━━━ SUPPLIED MATERIAL ━━━
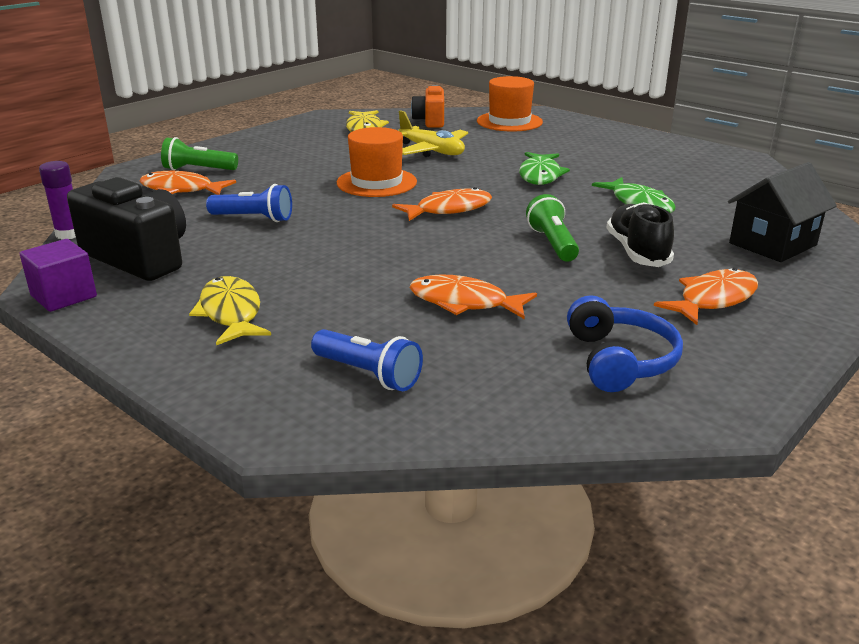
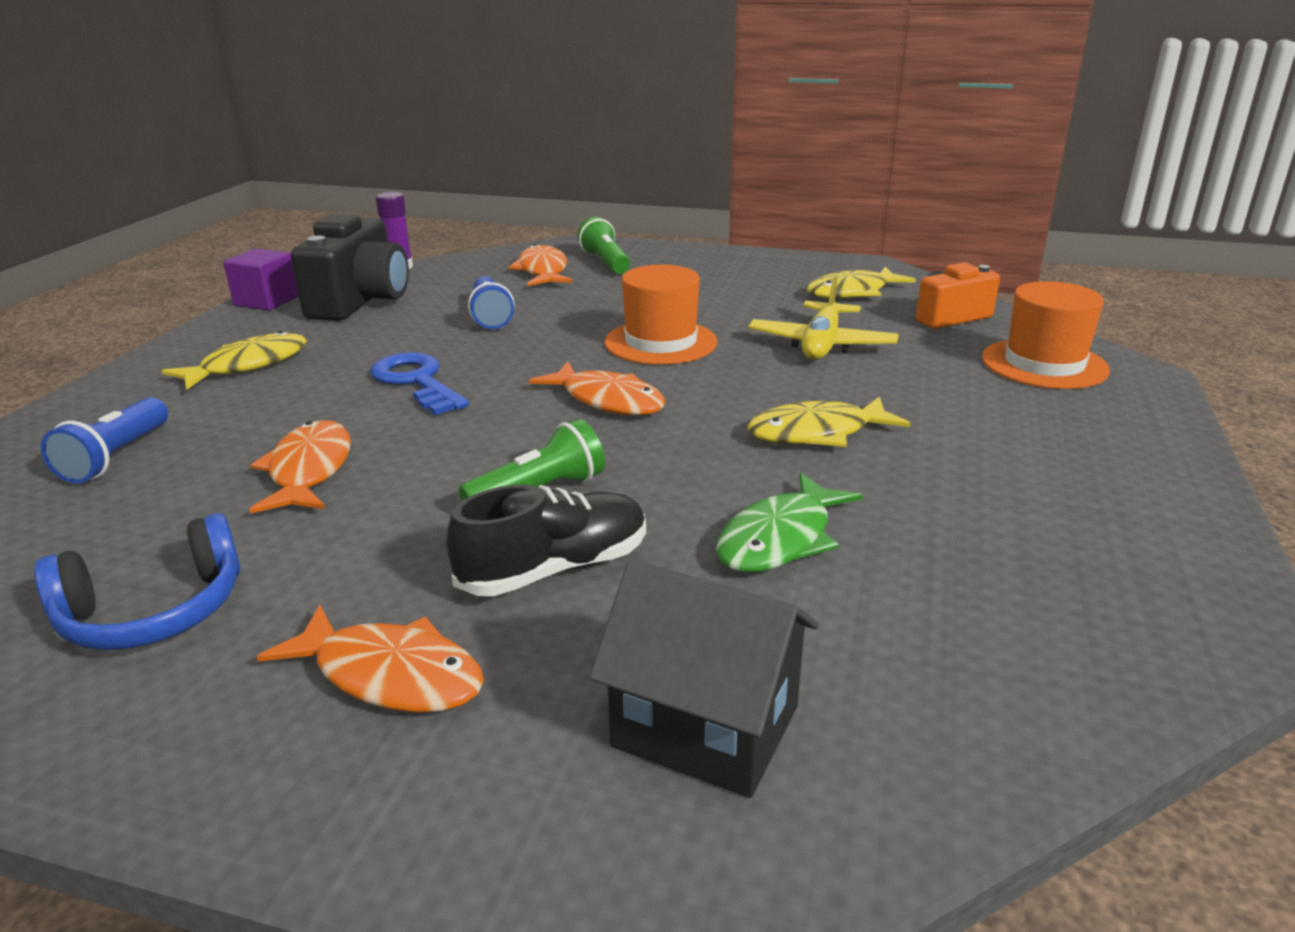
camera: 65 degrees right, 0 degrees up
(351, 256) = (416, 382): none -> blue key
(540, 175) = (817, 433): green fish -> yellow fish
━━━
ABOUT THIS EXERCISE: Return an exact copy of the data above, apart from any pictures.

ANSWER TO THE EXERCISE:
camera: 65 degrees right, 0 degrees up
(351, 256) = (416, 382): none -> blue key
(540, 175) = (817, 433): green fish -> yellow fish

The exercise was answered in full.